Give the entries back exactly as they stand, but without pictures.

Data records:
------------------------------------------------------------

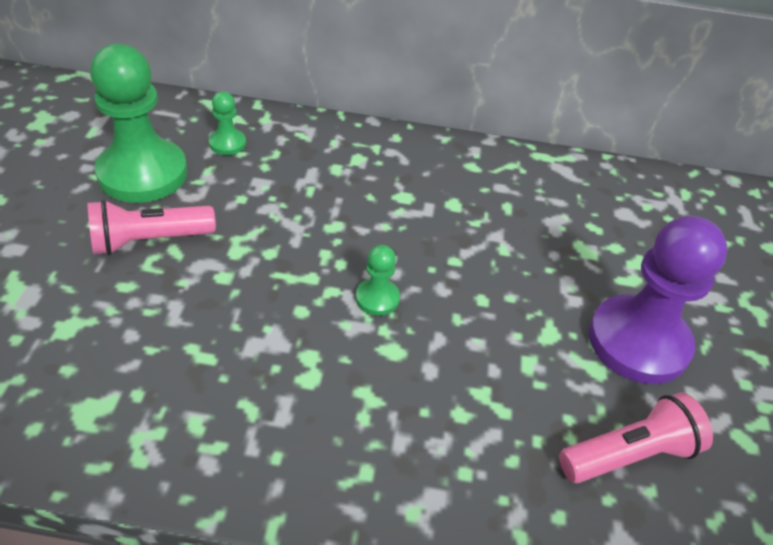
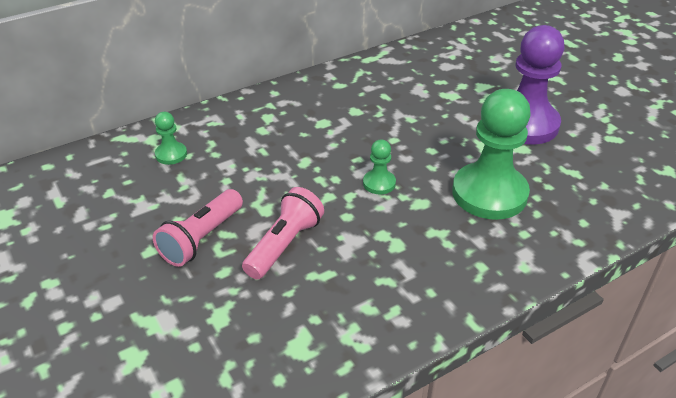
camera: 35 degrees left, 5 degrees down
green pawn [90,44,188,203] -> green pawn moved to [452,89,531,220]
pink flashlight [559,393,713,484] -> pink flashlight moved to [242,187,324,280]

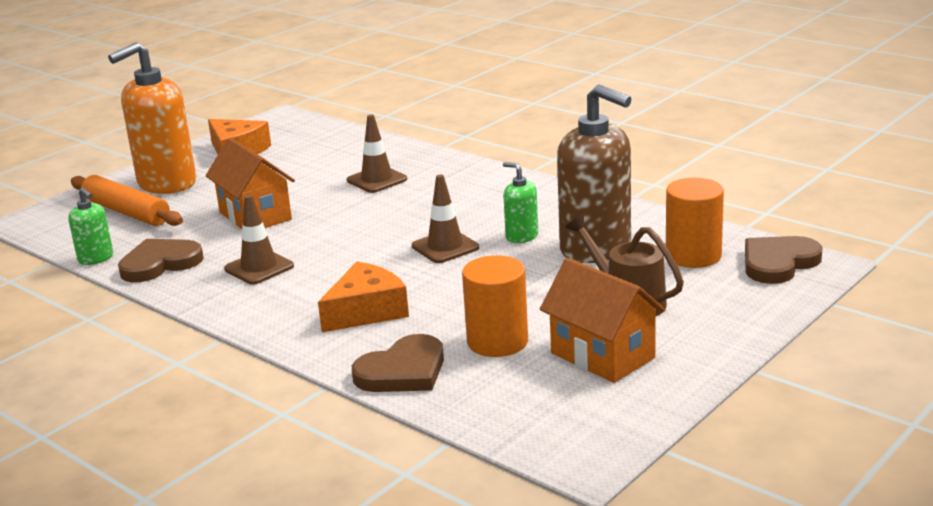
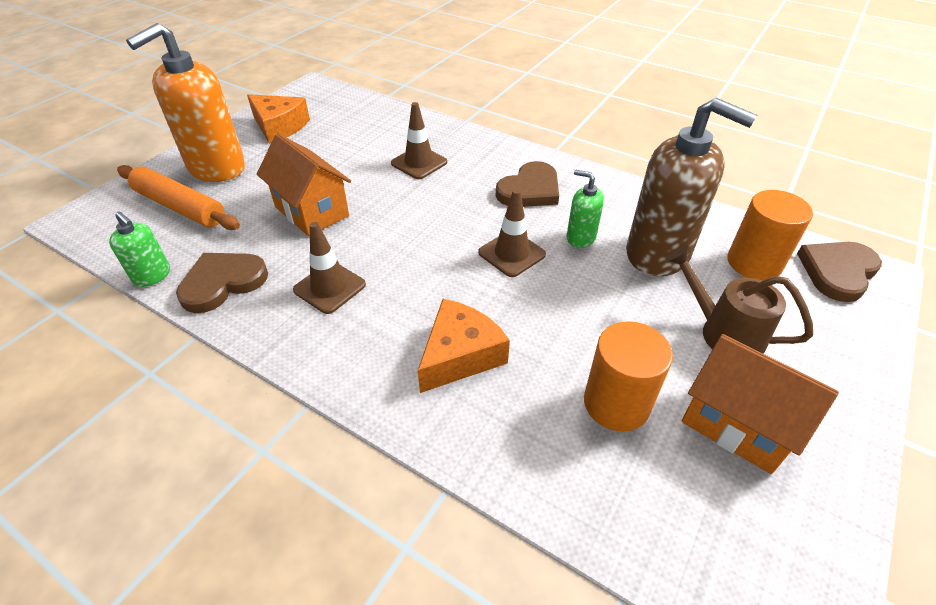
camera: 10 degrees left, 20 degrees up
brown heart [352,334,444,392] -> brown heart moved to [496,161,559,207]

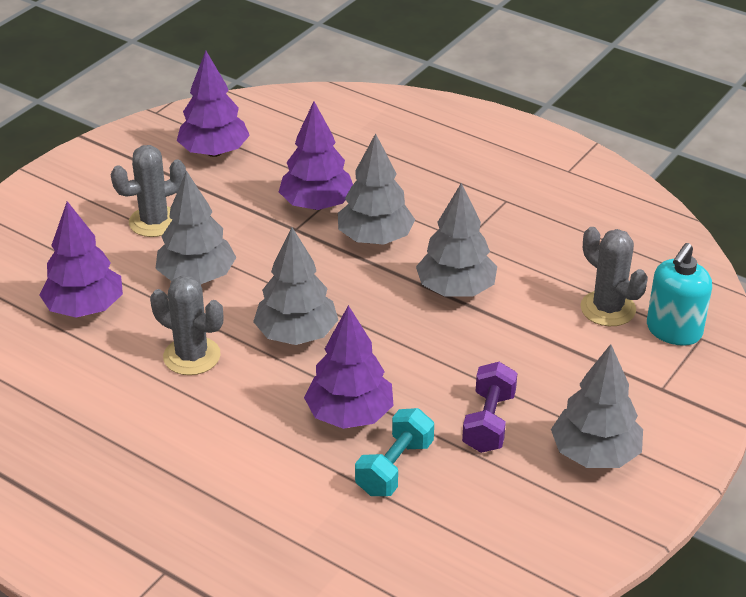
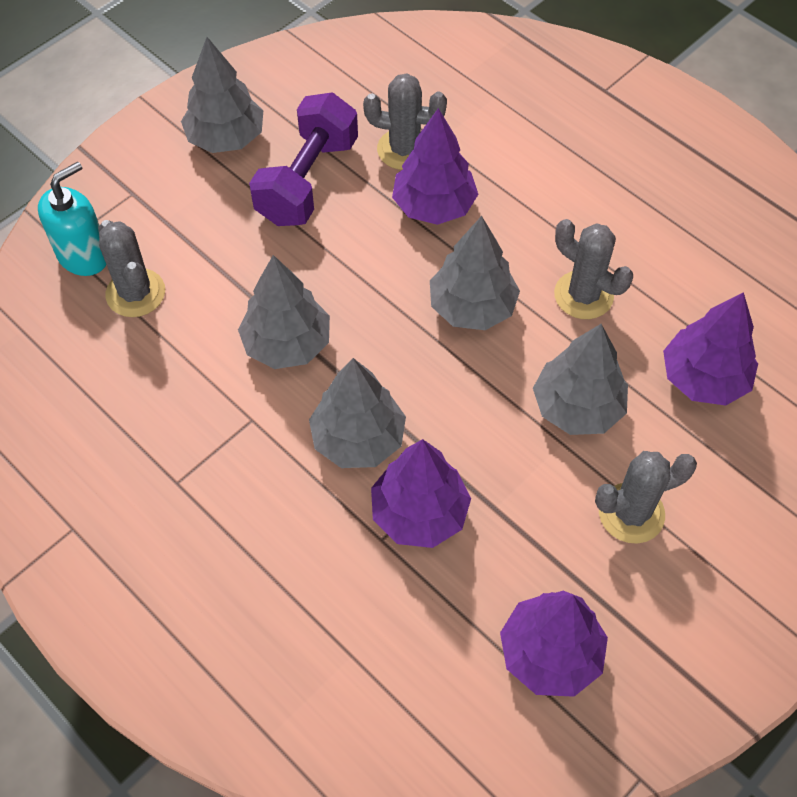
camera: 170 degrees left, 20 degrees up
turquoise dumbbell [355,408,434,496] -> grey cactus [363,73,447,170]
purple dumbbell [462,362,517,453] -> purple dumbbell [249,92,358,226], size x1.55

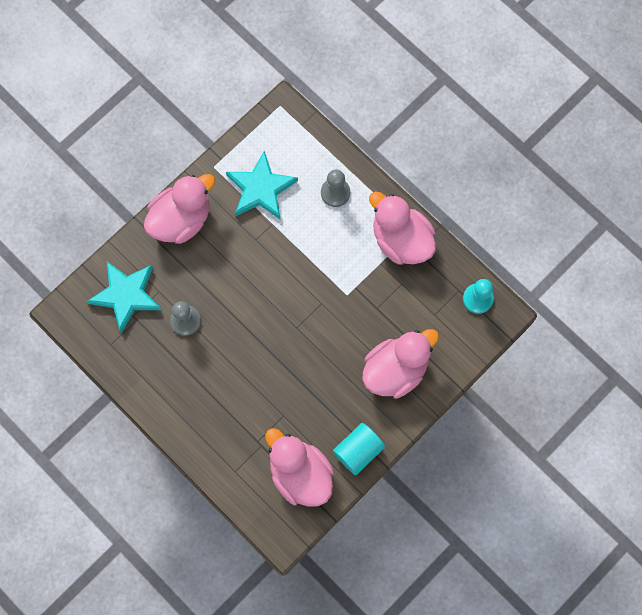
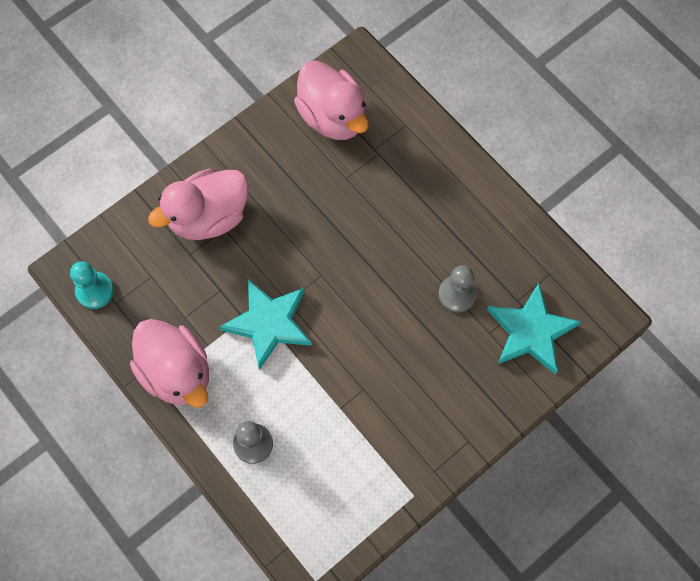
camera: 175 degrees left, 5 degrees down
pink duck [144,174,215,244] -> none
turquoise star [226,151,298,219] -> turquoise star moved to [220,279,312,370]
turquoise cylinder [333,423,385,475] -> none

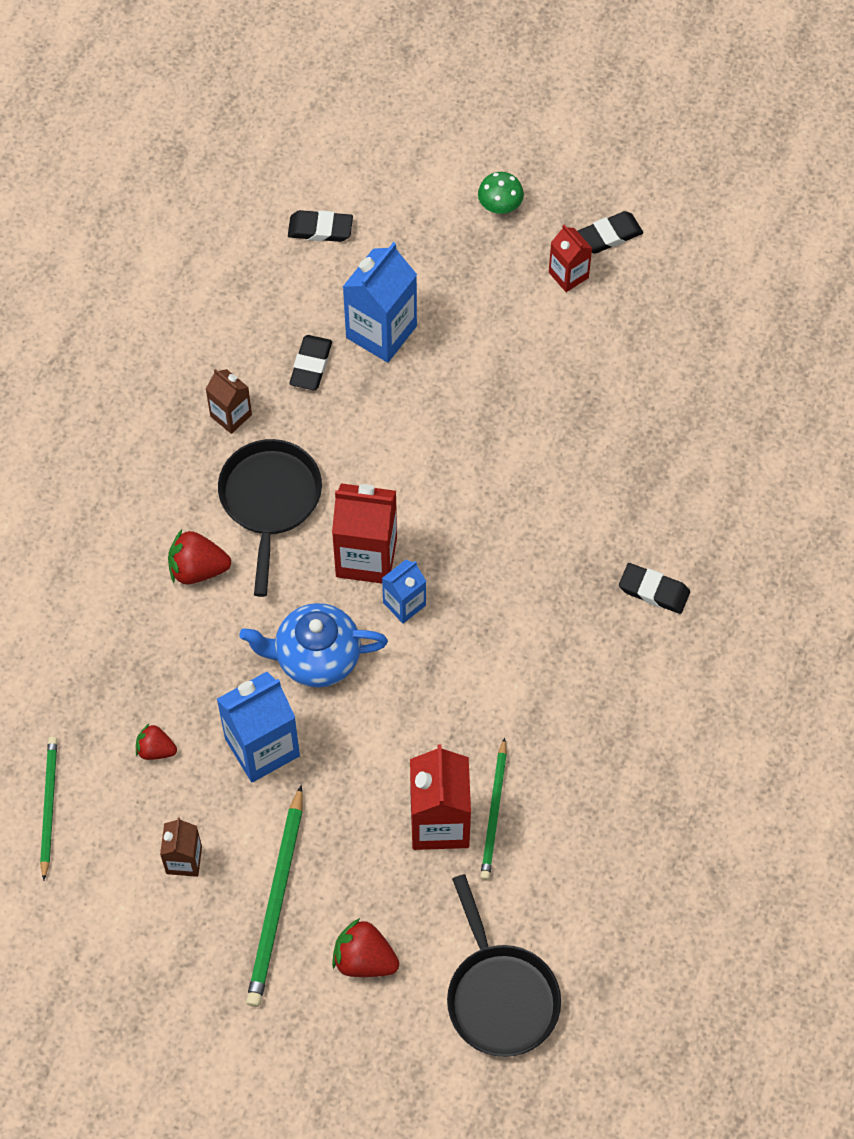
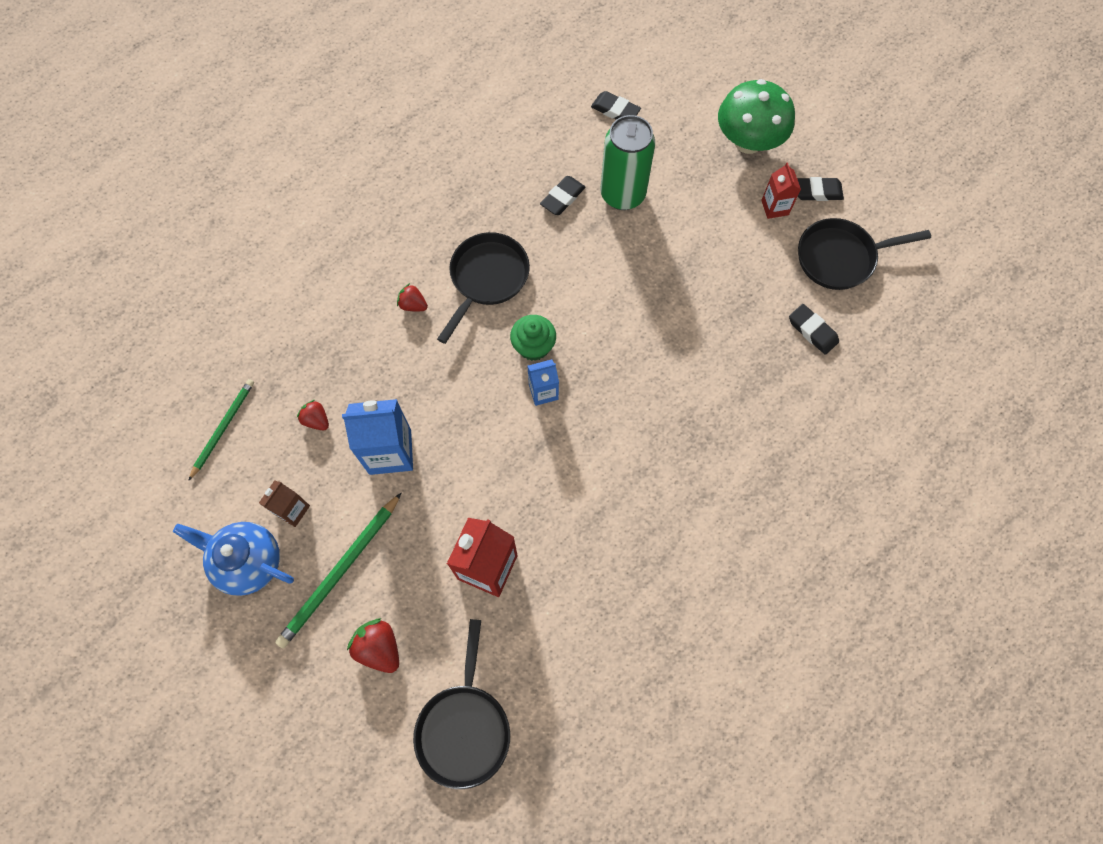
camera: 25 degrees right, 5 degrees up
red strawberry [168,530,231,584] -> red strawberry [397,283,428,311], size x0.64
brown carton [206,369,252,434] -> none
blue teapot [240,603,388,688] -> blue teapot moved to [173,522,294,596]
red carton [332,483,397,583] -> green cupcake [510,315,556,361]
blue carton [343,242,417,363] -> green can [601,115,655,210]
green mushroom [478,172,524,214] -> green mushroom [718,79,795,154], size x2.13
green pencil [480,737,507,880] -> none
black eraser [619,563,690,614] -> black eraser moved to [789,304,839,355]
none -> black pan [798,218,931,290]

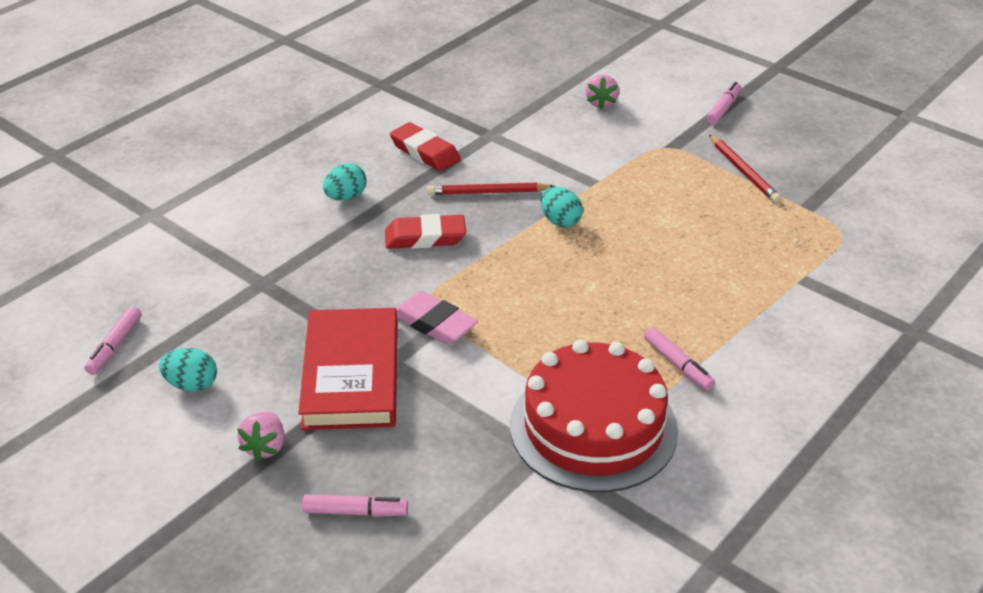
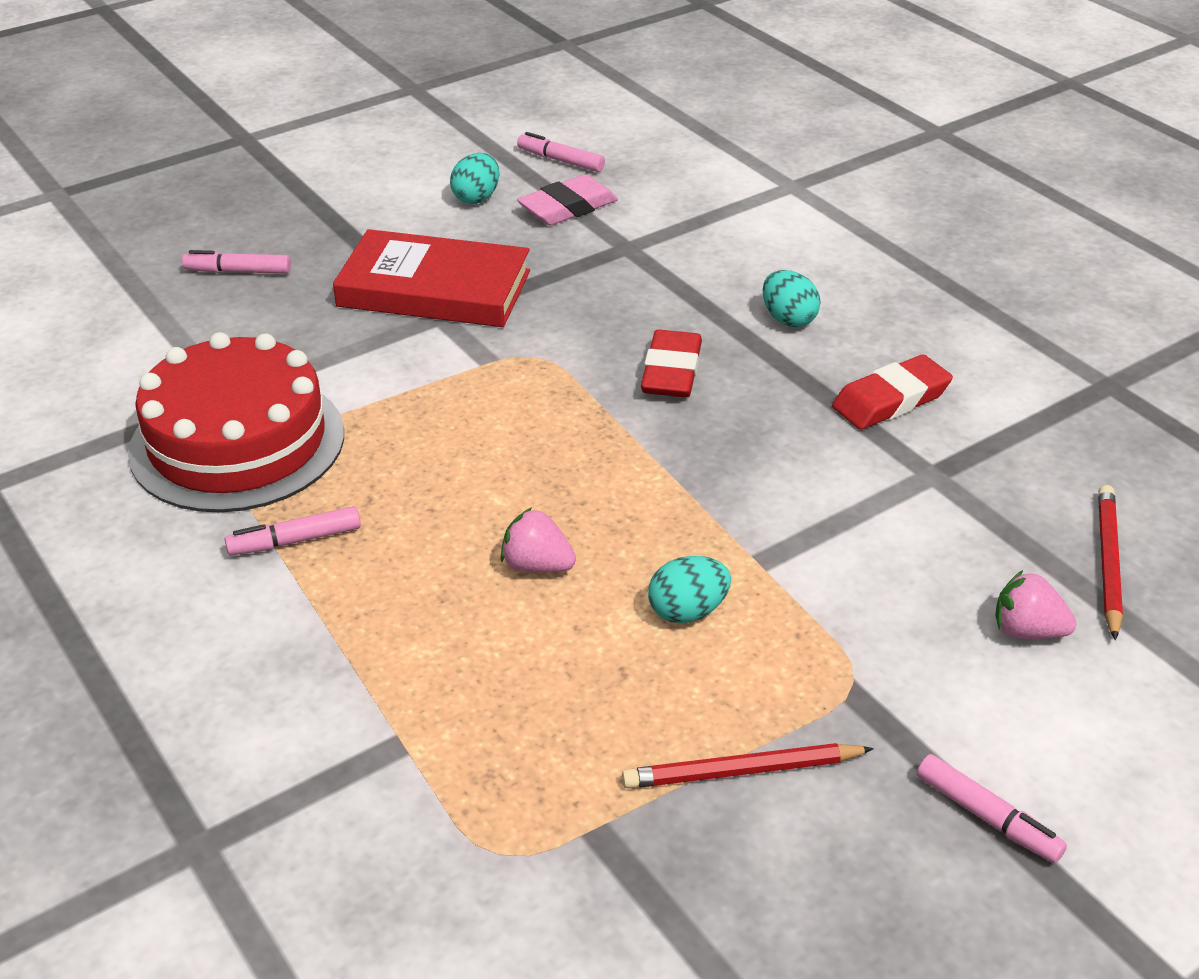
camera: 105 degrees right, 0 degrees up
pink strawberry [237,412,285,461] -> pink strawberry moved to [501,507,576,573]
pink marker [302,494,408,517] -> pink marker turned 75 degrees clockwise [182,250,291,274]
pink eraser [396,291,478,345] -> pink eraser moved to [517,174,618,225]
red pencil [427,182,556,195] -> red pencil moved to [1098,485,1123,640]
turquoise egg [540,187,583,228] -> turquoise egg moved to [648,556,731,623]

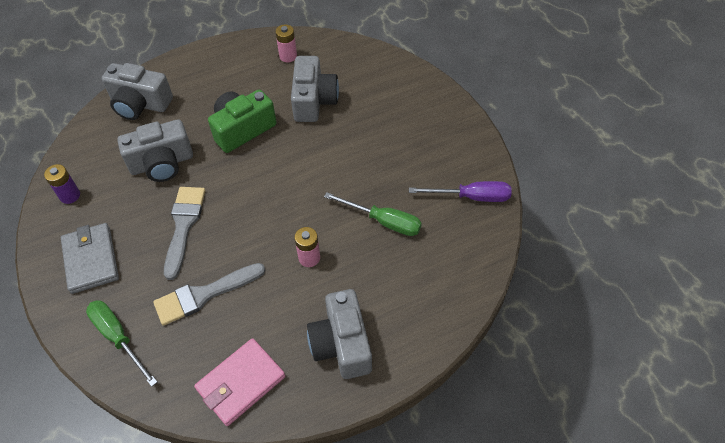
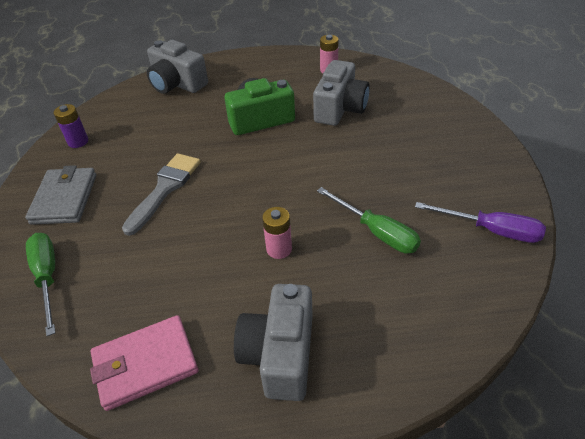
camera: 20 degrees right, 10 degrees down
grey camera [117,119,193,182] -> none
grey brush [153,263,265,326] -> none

------------------------------------------------------------

■ Result of this task ■
camera: 35 degrees left, 5 degrees down
green pawn [90,44,188,203] -> green pawn moved to [452,89,531,220]
pink flashlight [559,393,713,484] -> pink flashlight moved to [242,187,324,280]

camera: 10 degrees left, 20 degrees up
brown heart [352,334,444,392] -> brown heart moved to [496,161,559,207]

camera: 170 degrees left, 20 degrees up
turquoise dumbbell [355,408,434,496] -> grey cactus [363,73,447,170]
purple dumbbell [462,362,517,453] -> purple dumbbell [249,92,358,226], size x1.55

camera: 175 degrees left, 5 degrees down
pink duck [144,174,215,244] -> none
turquoise star [226,151,298,219] -> turquoise star moved to [220,279,312,370]
turquoise cylinder [333,423,385,475] -> none

camera: 25 degrees right, 5 degrees up
red strawberry [168,530,231,584] -> red strawberry [397,283,428,311], size x0.64
brown carton [206,369,252,434] -> none
blue teapot [240,603,388,688] -> blue teapot moved to [173,522,294,596]
red carton [332,483,397,583] -> green cupcake [510,315,556,361]
blue carton [343,242,417,363] -> green can [601,115,655,210]
green mushroom [478,172,524,214] -> green mushroom [718,79,795,154], size x2.13
green pencil [480,737,507,880] -> none
black eraser [619,563,690,614] -> black eraser moved to [789,304,839,355]
none -> black pan [798,218,931,290]

camera: 105 degrees right, 0 degrees up
pink strawberry [237,412,285,461] -> pink strawberry moved to [501,507,576,573]
pink marker [302,494,408,517] -> pink marker turned 75 degrees clockwise [182,250,291,274]
pink eraser [396,291,478,345] -> pink eraser moved to [517,174,618,225]
red pencil [427,182,556,195] -> red pencil moved to [1098,485,1123,640]
turquoise egg [540,187,583,228] -> turquoise egg moved to [648,556,731,623]

camera: 20 degrees right, 10 degrees down
grey camera [117,119,193,182] -> none
grey brush [153,263,265,326] -> none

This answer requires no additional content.